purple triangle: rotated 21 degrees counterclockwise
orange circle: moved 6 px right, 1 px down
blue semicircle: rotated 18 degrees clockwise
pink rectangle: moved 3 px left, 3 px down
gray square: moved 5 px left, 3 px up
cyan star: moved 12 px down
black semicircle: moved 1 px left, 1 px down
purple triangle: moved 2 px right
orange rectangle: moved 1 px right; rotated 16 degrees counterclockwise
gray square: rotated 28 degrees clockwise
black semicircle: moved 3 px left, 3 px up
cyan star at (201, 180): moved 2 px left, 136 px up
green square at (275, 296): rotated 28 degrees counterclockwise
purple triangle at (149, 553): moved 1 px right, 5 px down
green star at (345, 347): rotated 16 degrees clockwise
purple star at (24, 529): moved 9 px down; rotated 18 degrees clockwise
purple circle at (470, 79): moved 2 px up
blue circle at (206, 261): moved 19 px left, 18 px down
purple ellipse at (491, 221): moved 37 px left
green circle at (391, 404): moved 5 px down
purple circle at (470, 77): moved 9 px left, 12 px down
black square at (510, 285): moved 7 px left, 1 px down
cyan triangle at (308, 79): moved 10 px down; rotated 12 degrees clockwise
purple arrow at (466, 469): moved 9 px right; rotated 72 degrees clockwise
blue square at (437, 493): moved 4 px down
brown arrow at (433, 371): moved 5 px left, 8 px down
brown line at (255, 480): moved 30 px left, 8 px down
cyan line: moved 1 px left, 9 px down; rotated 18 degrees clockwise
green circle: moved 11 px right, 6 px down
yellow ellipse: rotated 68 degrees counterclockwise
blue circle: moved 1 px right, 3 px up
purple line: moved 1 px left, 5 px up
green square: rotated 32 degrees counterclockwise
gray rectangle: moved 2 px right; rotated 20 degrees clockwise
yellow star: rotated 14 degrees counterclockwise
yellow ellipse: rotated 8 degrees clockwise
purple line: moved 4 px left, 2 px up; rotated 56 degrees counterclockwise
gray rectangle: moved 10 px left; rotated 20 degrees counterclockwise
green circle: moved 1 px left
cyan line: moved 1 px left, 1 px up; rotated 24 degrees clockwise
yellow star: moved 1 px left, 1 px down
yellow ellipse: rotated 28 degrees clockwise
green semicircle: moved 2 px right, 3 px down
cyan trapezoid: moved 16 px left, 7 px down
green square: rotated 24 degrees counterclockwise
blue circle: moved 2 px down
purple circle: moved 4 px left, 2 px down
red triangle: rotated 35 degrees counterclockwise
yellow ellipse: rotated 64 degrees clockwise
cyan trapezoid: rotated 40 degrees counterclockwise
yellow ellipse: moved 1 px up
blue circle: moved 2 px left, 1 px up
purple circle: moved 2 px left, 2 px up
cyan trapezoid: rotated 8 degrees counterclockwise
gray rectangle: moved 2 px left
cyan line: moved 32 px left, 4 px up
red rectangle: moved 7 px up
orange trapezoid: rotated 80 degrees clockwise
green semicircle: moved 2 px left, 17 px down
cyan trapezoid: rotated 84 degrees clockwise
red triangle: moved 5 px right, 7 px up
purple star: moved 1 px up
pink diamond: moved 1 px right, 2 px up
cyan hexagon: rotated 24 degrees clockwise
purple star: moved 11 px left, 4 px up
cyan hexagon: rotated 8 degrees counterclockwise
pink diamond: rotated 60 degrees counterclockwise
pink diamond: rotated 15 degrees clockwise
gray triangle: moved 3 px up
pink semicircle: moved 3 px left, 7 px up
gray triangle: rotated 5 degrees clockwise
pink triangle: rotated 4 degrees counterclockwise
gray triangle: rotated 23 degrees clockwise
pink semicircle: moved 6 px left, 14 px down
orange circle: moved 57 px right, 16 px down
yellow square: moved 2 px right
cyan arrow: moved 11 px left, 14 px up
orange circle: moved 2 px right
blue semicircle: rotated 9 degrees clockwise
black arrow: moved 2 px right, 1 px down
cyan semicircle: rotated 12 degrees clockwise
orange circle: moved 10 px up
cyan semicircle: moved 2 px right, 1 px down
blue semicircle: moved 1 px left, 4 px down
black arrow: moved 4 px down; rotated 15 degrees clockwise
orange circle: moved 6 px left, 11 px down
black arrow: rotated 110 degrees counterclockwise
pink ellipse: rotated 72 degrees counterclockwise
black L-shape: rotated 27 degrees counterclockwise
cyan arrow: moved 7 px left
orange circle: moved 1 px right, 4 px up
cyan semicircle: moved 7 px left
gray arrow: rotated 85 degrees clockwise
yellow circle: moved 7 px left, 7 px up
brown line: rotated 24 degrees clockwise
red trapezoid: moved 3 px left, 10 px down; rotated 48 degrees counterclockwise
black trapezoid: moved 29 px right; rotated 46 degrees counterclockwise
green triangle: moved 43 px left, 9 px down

__________

Set task => Return every line above word for word, keeping the original order.

Response to this exercise =>
purple triangle: rotated 21 degrees counterclockwise
orange circle: moved 6 px right, 1 px down
blue semicircle: rotated 18 degrees clockwise
pink rectangle: moved 3 px left, 3 px down
gray square: moved 5 px left, 3 px up
cyan star: moved 12 px down
black semicircle: moved 1 px left, 1 px down
purple triangle: moved 2 px right
orange rectangle: moved 1 px right; rotated 16 degrees counterclockwise
gray square: rotated 28 degrees clockwise
black semicircle: moved 3 px left, 3 px up
cyan star at (201, 180): moved 2 px left, 136 px up
green square at (275, 296): rotated 28 degrees counterclockwise
purple triangle at (149, 553): moved 1 px right, 5 px down
green star at (345, 347): rotated 16 degrees clockwise
purple star at (24, 529): moved 9 px down; rotated 18 degrees clockwise
purple circle at (470, 79): moved 2 px up
blue circle at (206, 261): moved 19 px left, 18 px down
purple ellipse at (491, 221): moved 37 px left
green circle at (391, 404): moved 5 px down
purple circle at (470, 77): moved 9 px left, 12 px down
black square at (510, 285): moved 7 px left, 1 px down
cyan triangle at (308, 79): moved 10 px down; rotated 12 degrees clockwise
purple arrow at (466, 469): moved 9 px right; rotated 72 degrees clockwise
blue square at (437, 493): moved 4 px down
brown arrow at (433, 371): moved 5 px left, 8 px down
brown line at (255, 480): moved 30 px left, 8 px down
cyan line: moved 1 px left, 9 px down; rotated 18 degrees clockwise
green circle: moved 11 px right, 6 px down
yellow ellipse: rotated 68 degrees counterclockwise
blue circle: moved 1 px right, 3 px up
purple line: moved 1 px left, 5 px up
green square: rotated 32 degrees counterclockwise
gray rectangle: moved 2 px right; rotated 20 degrees clockwise
yellow star: rotated 14 degrees counterclockwise
yellow ellipse: rotated 8 degrees clockwise
purple line: moved 4 px left, 2 px up; rotated 56 degrees counterclockwise
gray rectangle: moved 10 px left; rotated 20 degrees counterclockwise
green circle: moved 1 px left
cyan line: moved 1 px left, 1 px up; rotated 24 degrees clockwise
yellow star: moved 1 px left, 1 px down
yellow ellipse: rotated 28 degrees clockwise
green semicircle: moved 2 px right, 3 px down
cyan trapezoid: moved 16 px left, 7 px down
green square: rotated 24 degrees counterclockwise
blue circle: moved 2 px down
purple circle: moved 4 px left, 2 px down
red triangle: rotated 35 degrees counterclockwise
yellow ellipse: rotated 64 degrees clockwise
cyan trapezoid: rotated 40 degrees counterclockwise
yellow ellipse: moved 1 px up
blue circle: moved 2 px left, 1 px up
purple circle: moved 2 px left, 2 px up
cyan trapezoid: rotated 8 degrees counterclockwise
gray rectangle: moved 2 px left
cyan line: moved 32 px left, 4 px up
red rectangle: moved 7 px up
orange trapezoid: rotated 80 degrees clockwise
green semicircle: moved 2 px left, 17 px down
cyan trapezoid: rotated 84 degrees clockwise
red triangle: moved 5 px right, 7 px up
purple star: moved 1 px up
pink diamond: moved 1 px right, 2 px up
cyan hexagon: rotated 24 degrees clockwise
purple star: moved 11 px left, 4 px up
cyan hexagon: rotated 8 degrees counterclockwise
pink diamond: rotated 60 degrees counterclockwise
pink diamond: rotated 15 degrees clockwise
gray triangle: moved 3 px up
pink semicircle: moved 3 px left, 7 px up
gray triangle: rotated 5 degrees clockwise
pink triangle: rotated 4 degrees counterclockwise
gray triangle: rotated 23 degrees clockwise
pink semicircle: moved 6 px left, 14 px down
orange circle: moved 57 px right, 16 px down
yellow square: moved 2 px right
cyan arrow: moved 11 px left, 14 px up
orange circle: moved 2 px right
blue semicircle: rotated 9 degrees clockwise
black arrow: moved 2 px right, 1 px down
cyan semicircle: rotated 12 degrees clockwise
orange circle: moved 10 px up
cyan semicircle: moved 2 px right, 1 px down
blue semicircle: moved 1 px left, 4 px down
black arrow: moved 4 px down; rotated 15 degrees clockwise
orange circle: moved 6 px left, 11 px down
black arrow: rotated 110 degrees counterclockwise
pink ellipse: rotated 72 degrees counterclockwise
black L-shape: rotated 27 degrees counterclockwise
cyan arrow: moved 7 px left
orange circle: moved 1 px right, 4 px up
cyan semicircle: moved 7 px left
gray arrow: rotated 85 degrees clockwise
yellow circle: moved 7 px left, 7 px up
brown line: rotated 24 degrees clockwise
red trapezoid: moved 3 px left, 10 px down; rotated 48 degrees counterclockwise
black trapezoid: moved 29 px right; rotated 46 degrees counterclockwise
green triangle: moved 43 px left, 9 px down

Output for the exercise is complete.